Questions about scene geometry
# # # # #
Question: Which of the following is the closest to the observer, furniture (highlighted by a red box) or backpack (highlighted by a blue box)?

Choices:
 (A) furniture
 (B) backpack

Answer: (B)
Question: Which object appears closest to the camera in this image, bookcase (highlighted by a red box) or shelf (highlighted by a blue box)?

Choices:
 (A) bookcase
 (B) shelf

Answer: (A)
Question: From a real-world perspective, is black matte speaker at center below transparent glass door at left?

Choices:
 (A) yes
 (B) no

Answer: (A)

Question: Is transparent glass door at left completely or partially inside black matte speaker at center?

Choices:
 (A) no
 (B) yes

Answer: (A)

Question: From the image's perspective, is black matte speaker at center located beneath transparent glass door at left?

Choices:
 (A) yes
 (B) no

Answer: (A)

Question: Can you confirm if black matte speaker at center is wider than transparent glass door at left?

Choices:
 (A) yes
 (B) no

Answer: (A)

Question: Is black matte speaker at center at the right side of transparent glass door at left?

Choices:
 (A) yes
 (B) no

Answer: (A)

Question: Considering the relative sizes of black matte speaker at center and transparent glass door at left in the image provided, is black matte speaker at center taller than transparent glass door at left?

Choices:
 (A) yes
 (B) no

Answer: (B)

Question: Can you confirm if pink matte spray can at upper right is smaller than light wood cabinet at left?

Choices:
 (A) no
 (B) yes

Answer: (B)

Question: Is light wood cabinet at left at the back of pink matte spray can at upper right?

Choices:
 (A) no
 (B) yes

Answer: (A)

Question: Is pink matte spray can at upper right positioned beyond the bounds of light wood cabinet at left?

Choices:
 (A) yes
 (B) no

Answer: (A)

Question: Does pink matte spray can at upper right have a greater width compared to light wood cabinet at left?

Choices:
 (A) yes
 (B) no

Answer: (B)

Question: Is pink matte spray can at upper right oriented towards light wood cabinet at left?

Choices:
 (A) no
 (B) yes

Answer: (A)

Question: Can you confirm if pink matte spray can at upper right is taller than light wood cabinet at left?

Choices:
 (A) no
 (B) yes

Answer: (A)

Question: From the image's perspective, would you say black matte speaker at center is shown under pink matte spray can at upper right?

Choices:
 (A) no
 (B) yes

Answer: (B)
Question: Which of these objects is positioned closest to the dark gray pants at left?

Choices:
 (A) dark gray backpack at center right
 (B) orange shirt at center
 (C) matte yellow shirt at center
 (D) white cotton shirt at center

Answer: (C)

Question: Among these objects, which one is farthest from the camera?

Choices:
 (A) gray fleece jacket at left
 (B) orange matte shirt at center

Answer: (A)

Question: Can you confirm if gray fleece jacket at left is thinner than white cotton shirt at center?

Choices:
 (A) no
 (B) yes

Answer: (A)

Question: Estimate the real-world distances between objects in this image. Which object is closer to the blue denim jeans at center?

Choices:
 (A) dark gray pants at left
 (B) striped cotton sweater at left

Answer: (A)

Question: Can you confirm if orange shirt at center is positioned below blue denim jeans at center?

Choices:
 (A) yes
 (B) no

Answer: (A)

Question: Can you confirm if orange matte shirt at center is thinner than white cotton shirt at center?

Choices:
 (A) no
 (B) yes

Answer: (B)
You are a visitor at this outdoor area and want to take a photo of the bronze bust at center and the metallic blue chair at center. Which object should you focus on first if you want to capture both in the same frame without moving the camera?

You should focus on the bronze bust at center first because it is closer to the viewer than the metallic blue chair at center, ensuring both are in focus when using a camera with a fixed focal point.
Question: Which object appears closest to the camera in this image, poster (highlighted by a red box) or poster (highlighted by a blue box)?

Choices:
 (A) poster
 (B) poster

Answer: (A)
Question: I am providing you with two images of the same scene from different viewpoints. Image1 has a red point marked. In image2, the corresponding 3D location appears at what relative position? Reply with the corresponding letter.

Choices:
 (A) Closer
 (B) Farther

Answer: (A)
# # # # #
- **TASK DESCRIPTION**: Return every line of the data above that contains the word "chair".

- **COMPLETE OUTPUT**:
You are a visitor at this outdoor area and want to take a photo of the bronze bust at center and the metallic blue chair at center. Which object should you focus on first if you want to capture both in the same frame without moving the camera?
You should focus on the bronze bust at center first because it is closer to the viewer than the metallic blue chair at center, ensuring both are in focus when using a camera with a fixed focal point.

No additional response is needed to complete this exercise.